◆ What you will do: Using the line with "red bowling pin [164,242,278,295]" as your starting point, transcribe it and each line beneath it word for word until the records run out, without pictures.

◆ Records for this task:
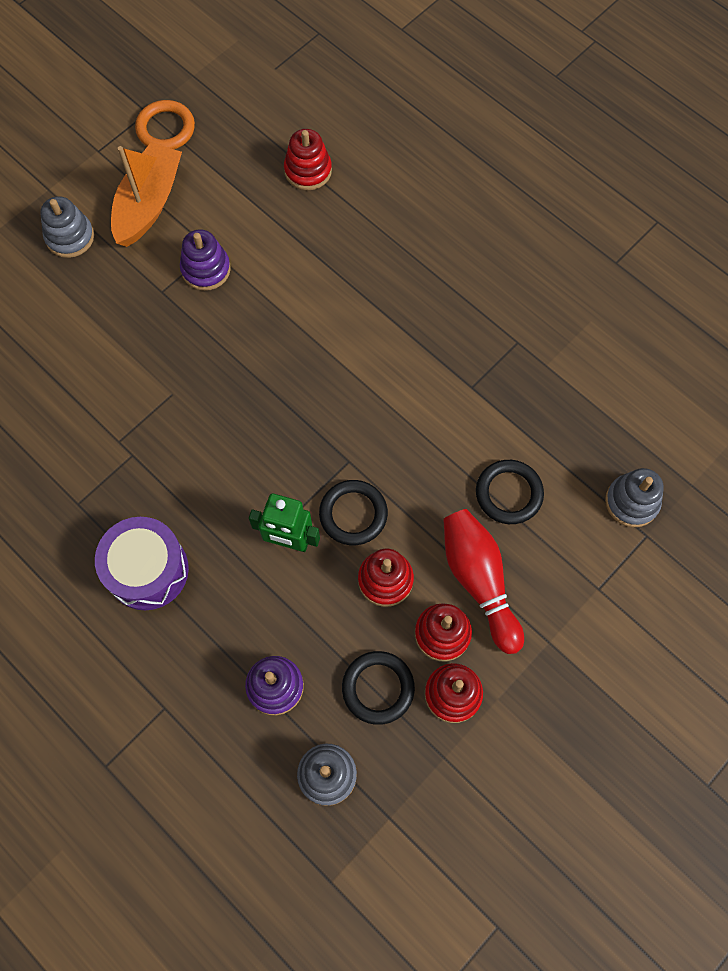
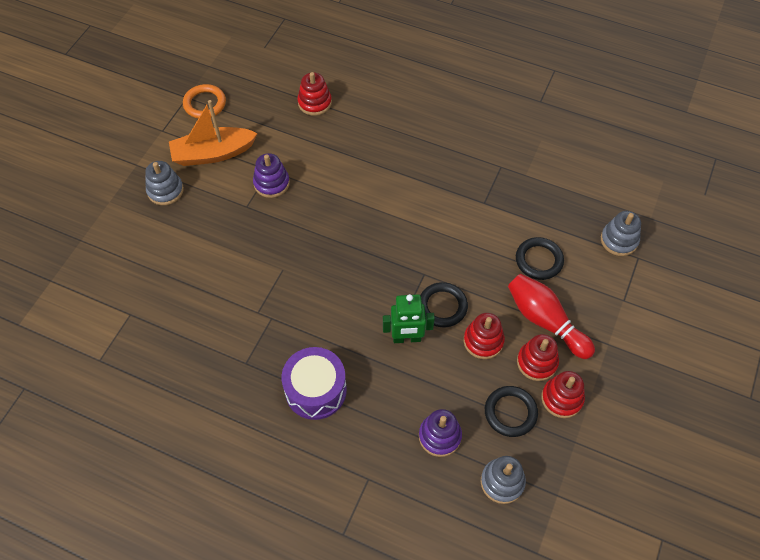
camera: 20 degrees left, 10 degrees down
orange boat [111,142,182,247] -> orange boat turned 105 degrees counterclockwise [169,100,258,166]

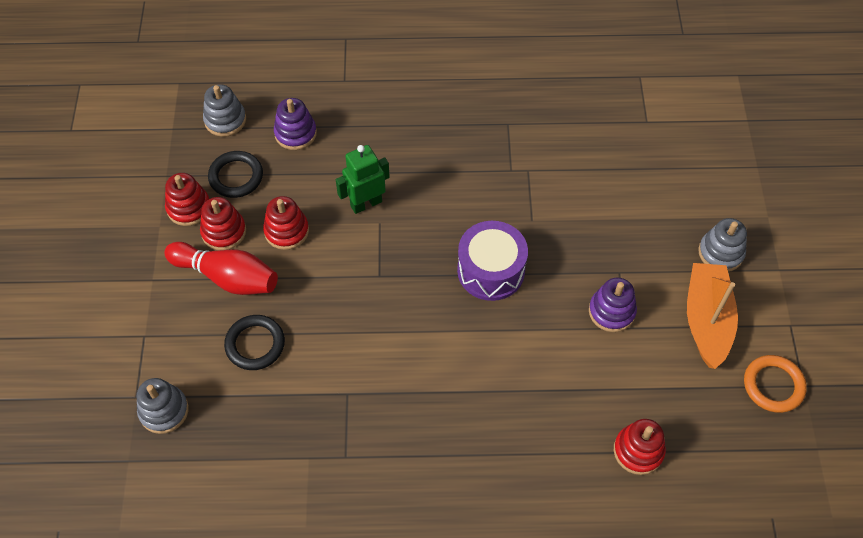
camera: 155 degrees right, 0 degrees up
orange boat [169,100,258,166] -> orange boat turned 45 degrees counterclockwise [687,263,738,369]
purple drum [282,347,347,420] -> purple drum moved to [457,221,528,301]
black ring [420,282,468,327] -> none

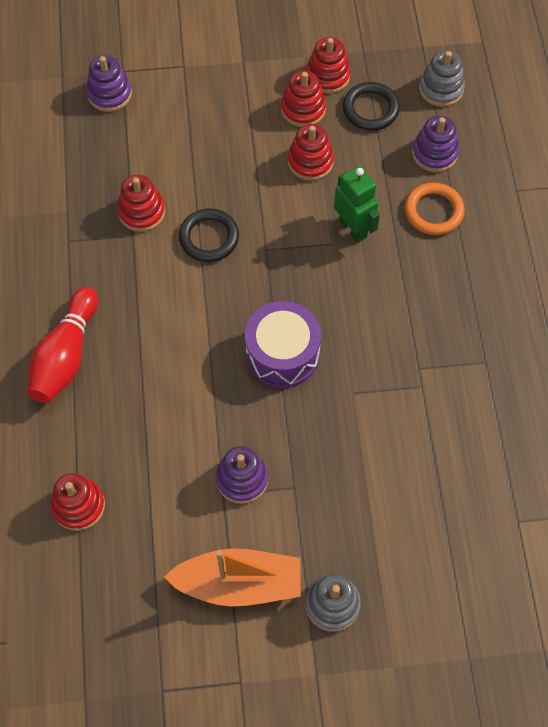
camera: 85 degrees right, 5 degrees up
grey stacking toy [137,378,189,434] -> purple stacking toy [86,55,132,112]
red bowling pin [164,242,278,295] -> red bowling pin moved to [27,287,98,403]
black ring [224,315,285,370] -> black ring moved to [179,208,239,262]
orange ring [744,355,807,413] -> orange ring moved to [405,183,465,235]
none -> red stacking toy [117,175,165,232]

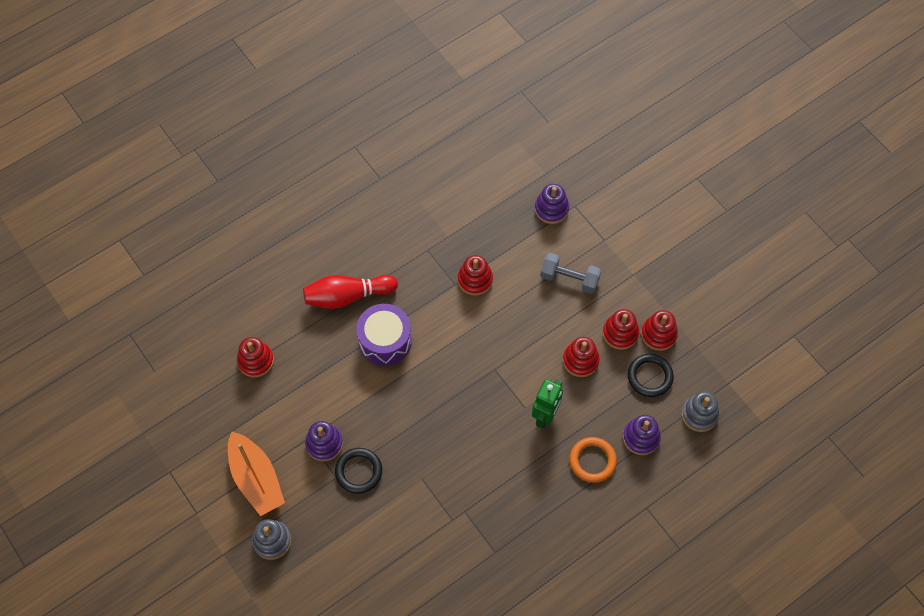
camera: 60 degrees right, 0 degrees up
black ring [179,208,239,262] -> black ring moved to [335,448,382,494]
purple drum [245,301,321,388] -> purple drum moved to [356,304,412,366]
none -> grey dumbbell [540,253,601,294]

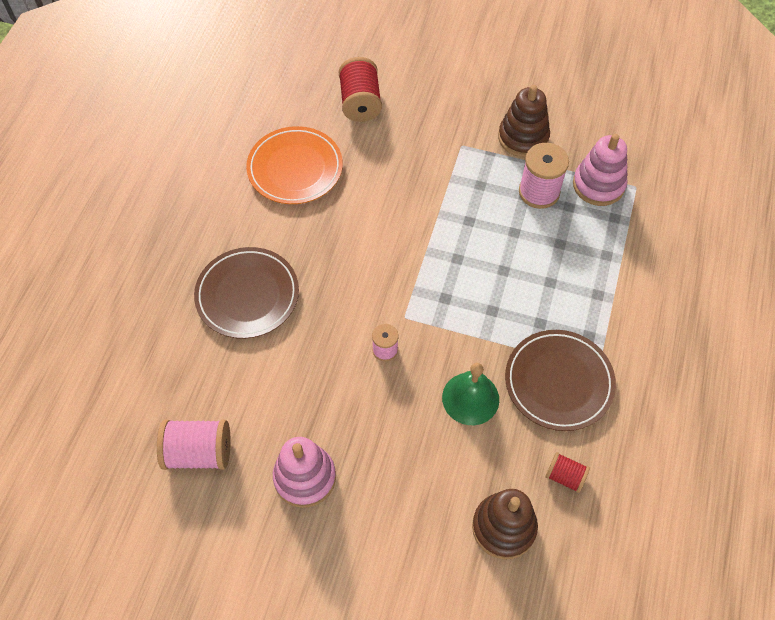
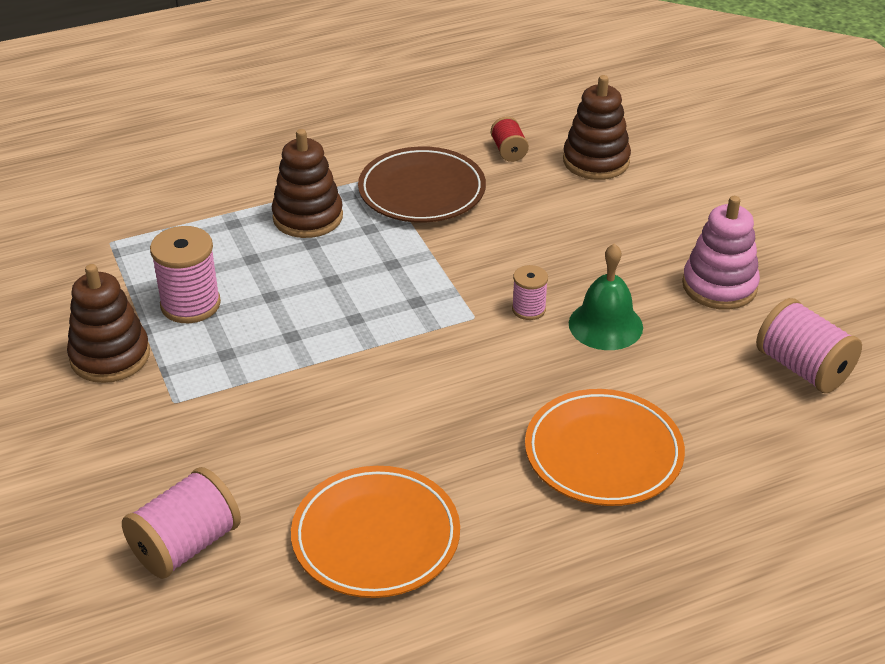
camera: 130 degrees left, 20 degrees down
brown plate [194,247,299,339] -> orange plate [525,389,685,506]
red spool [339,57,382,122] -> pink spool [122,467,241,579]
green bell [442,363,499,425] -> green bell moved to [569,243,643,350]
pink stacking toy [573,134,627,206] -> none
none -> brown stacking toy [272,129,343,238]

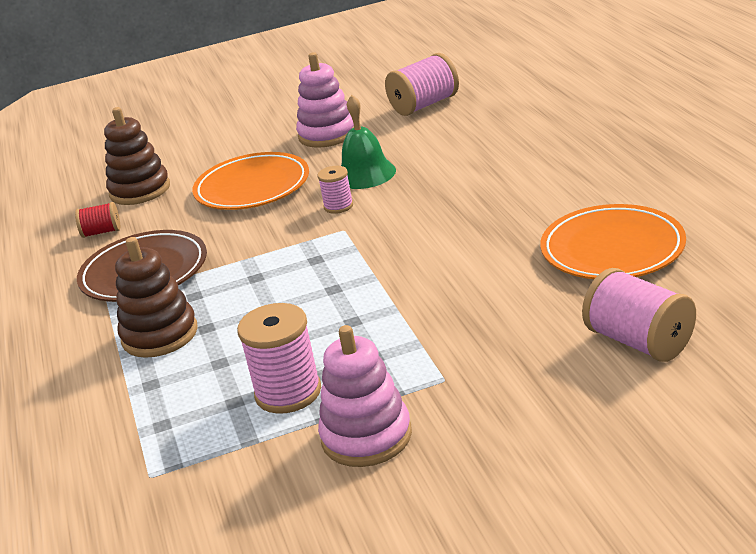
camera: 80 degrees left, 10 degrees down
brown stacking toy [67,264,150,383] -> pink stacking toy [318,325,412,467]
orange plate [525,389,685,506] -> orange plate moved to [192,152,309,210]

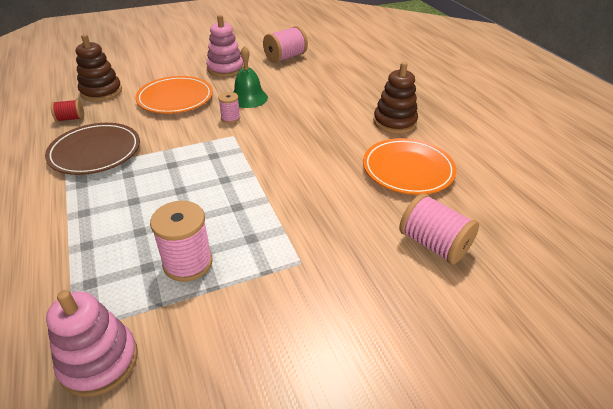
camera: 10 degrees left, 10 degrees up
brown stacking toy [115,237,198,358] -> brown stacking toy moved to [373,62,418,134]
pink stacking toy [318,325,412,467] -> pink stacking toy moved to [46,290,138,397]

◆ Response to this exercise:
red bowling pin [164,242,278,295] -> red bowling pin moved to [27,287,98,403]
black ring [224,315,285,370] -> black ring moved to [179,208,239,262]
orange ring [744,355,807,413] -> orange ring moved to [405,183,465,235]
none -> red stacking toy [117,175,165,232]

camera: 60 degrees right, 0 degrees up
black ring [179,208,239,262] -> black ring moved to [335,448,382,494]
purple drum [245,301,321,388] -> purple drum moved to [356,304,412,366]
none -> grey dumbbell [540,253,601,294]

camera: 130 degrees left, 20 degrees down
brown plate [194,247,299,339] -> orange plate [525,389,685,506]
red spool [339,57,382,122] -> pink spool [122,467,241,579]
green bell [442,363,499,425] -> green bell moved to [569,243,643,350]
pink stacking toy [573,134,627,206] -> none
none -> brown stacking toy [272,129,343,238]

camera: 80 degrees left, 10 degrees down
brown stacking toy [67,264,150,383] -> pink stacking toy [318,325,412,467]
orange plate [525,389,685,506] -> orange plate moved to [192,152,309,210]

camera: 10 degrees left, 10 degrees up
brown stacking toy [115,237,198,358] -> brown stacking toy moved to [373,62,418,134]
pink stacking toy [318,325,412,467] -> pink stacking toy moved to [46,290,138,397]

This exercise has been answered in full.